(Spatial object tracking data)
______
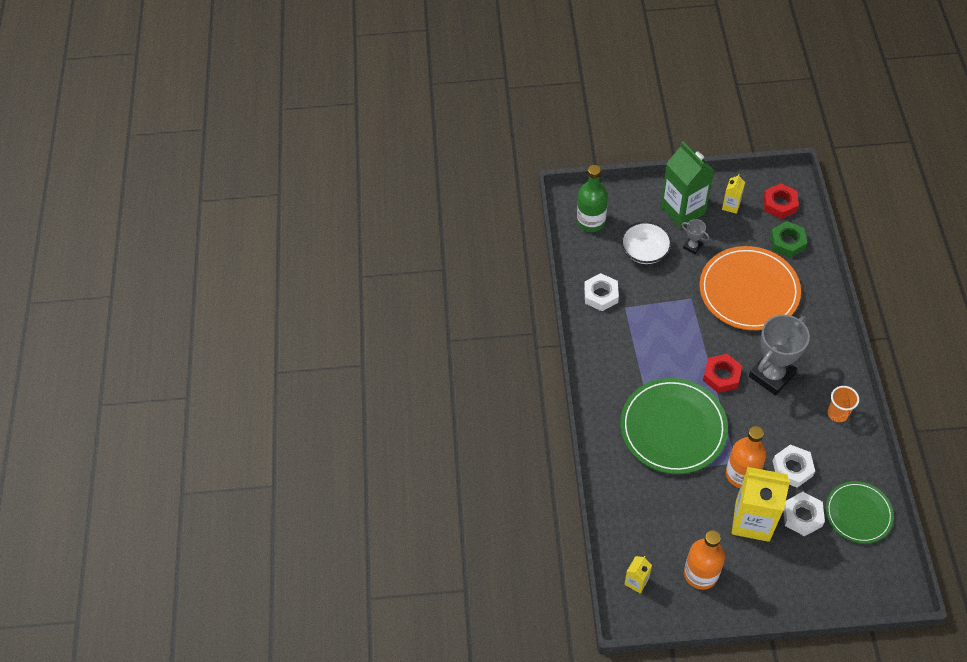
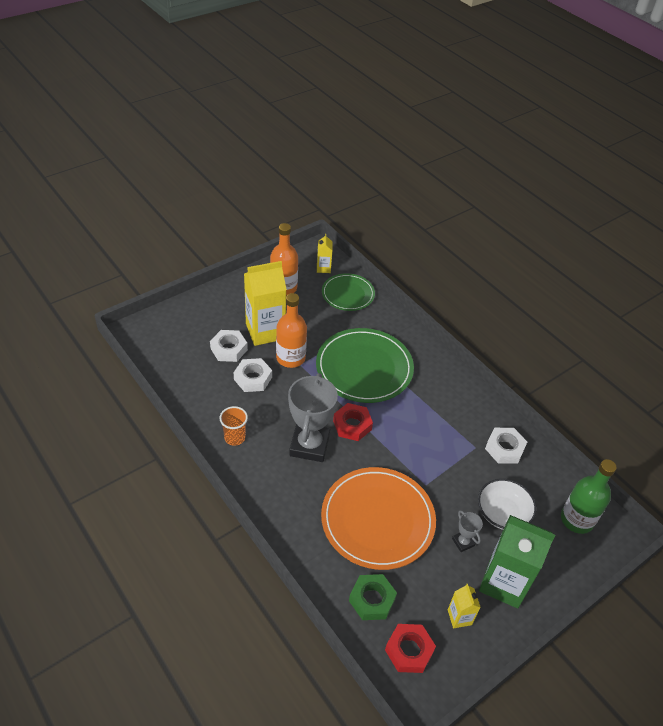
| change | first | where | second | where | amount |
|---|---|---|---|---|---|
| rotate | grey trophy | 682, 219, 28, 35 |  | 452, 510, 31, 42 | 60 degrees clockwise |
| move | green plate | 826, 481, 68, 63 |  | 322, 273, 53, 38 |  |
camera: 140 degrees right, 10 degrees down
______
Exercise brief →
Copy the entries precisely, images excluded.

Written reply →
| change | first | where | second | where | amount |
|---|---|---|---|---|---|
| rotate | grey trophy | 682, 219, 28, 35 |  | 452, 510, 31, 42 | 60 degrees clockwise |
| move | green plate | 826, 481, 68, 63 |  | 322, 273, 53, 38 |  |
camera: 140 degrees right, 10 degrees down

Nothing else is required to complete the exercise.